WHAT NEEDS TO BE DONE:
The entries should be given again in full. Alter nothing.

═══ RECORDS

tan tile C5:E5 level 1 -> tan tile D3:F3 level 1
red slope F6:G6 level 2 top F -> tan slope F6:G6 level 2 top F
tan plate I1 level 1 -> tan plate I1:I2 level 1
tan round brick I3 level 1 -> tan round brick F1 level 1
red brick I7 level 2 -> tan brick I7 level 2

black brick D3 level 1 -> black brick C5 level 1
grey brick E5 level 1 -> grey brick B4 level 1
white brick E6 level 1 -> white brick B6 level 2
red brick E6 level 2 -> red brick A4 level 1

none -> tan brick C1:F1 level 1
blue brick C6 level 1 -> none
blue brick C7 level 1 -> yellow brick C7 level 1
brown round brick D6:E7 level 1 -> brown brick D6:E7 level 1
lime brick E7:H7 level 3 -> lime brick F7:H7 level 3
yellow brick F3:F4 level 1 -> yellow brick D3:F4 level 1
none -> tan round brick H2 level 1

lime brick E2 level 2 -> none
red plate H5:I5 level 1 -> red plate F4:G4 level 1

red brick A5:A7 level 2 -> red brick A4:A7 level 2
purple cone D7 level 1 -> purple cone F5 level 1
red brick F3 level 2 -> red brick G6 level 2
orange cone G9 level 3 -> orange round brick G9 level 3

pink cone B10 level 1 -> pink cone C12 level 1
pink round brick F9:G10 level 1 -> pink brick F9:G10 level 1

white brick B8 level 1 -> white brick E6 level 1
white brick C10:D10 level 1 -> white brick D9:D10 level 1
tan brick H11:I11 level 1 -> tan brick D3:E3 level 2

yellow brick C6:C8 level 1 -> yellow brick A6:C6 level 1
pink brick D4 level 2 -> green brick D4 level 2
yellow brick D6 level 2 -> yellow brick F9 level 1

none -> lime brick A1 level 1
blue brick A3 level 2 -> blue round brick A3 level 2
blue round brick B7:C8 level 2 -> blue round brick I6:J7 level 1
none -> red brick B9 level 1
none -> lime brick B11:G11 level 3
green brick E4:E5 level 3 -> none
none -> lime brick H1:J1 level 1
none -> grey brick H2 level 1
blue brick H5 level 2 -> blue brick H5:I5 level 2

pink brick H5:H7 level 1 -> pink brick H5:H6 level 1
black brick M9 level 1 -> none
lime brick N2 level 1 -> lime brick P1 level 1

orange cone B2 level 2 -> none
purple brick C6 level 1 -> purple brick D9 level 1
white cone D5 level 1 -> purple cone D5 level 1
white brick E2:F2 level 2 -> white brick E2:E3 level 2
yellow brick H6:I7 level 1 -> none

══════

SOLUTION:
tan tile C5:E5 level 1 -> tan tile D3:F3 level 1
red slope F6:G6 level 2 top F -> tan slope F6:G6 level 2 top F
tan plate I1 level 1 -> tan plate I1:I2 level 1
tan round brick I3 level 1 -> tan round brick F1 level 1
red brick I7 level 2 -> tan brick I7 level 2

black brick D3 level 1 -> black brick C5 level 1
grey brick E5 level 1 -> grey brick B4 level 1
white brick E6 level 1 -> white brick B6 level 2
red brick E6 level 2 -> red brick A4 level 1

none -> tan brick C1:F1 level 1
blue brick C6 level 1 -> none
blue brick C7 level 1 -> yellow brick C7 level 1
brown round brick D6:E7 level 1 -> brown brick D6:E7 level 1
lime brick E7:H7 level 3 -> lime brick F7:H7 level 3
yellow brick F3:F4 level 1 -> yellow brick D3:F4 level 1
none -> tan round brick H2 level 1

lime brick E2 level 2 -> none
red plate H5:I5 level 1 -> red plate F4:G4 level 1

red brick A5:A7 level 2 -> red brick A4:A7 level 2
purple cone D7 level 1 -> purple cone F5 level 1
red brick F3 level 2 -> red brick G6 level 2
orange cone G9 level 3 -> orange round brick G9 level 3

pink cone B10 level 1 -> pink cone C12 level 1
pink round brick F9:G10 level 1 -> pink brick F9:G10 level 1

white brick B8 level 1 -> white brick E6 level 1
white brick C10:D10 level 1 -> white brick D9:D10 level 1
tan brick H11:I11 level 1 -> tan brick D3:E3 level 2

yellow brick C6:C8 level 1 -> yellow brick A6:C6 level 1
pink brick D4 level 2 -> green brick D4 level 2
yellow brick D6 level 2 -> yellow brick F9 level 1

none -> lime brick A1 level 1
blue brick A3 level 2 -> blue round brick A3 level 2
blue round brick B7:C8 level 2 -> blue round brick I6:J7 level 1
none -> red brick B9 level 1
none -> lime brick B11:G11 level 3
green brick E4:E5 level 3 -> none
none -> lime brick H1:J1 level 1
none -> grey brick H2 level 1
blue brick H5 level 2 -> blue brick H5:I5 level 2

pink brick H5:H7 level 1 -> pink brick H5:H6 level 1
black brick M9 level 1 -> none
lime brick N2 level 1 -> lime brick P1 level 1

orange cone B2 level 2 -> none
purple brick C6 level 1 -> purple brick D9 level 1
white cone D5 level 1 -> purple cone D5 level 1
white brick E2:F2 level 2 -> white brick E2:E3 level 2
yellow brick H6:I7 level 1 -> none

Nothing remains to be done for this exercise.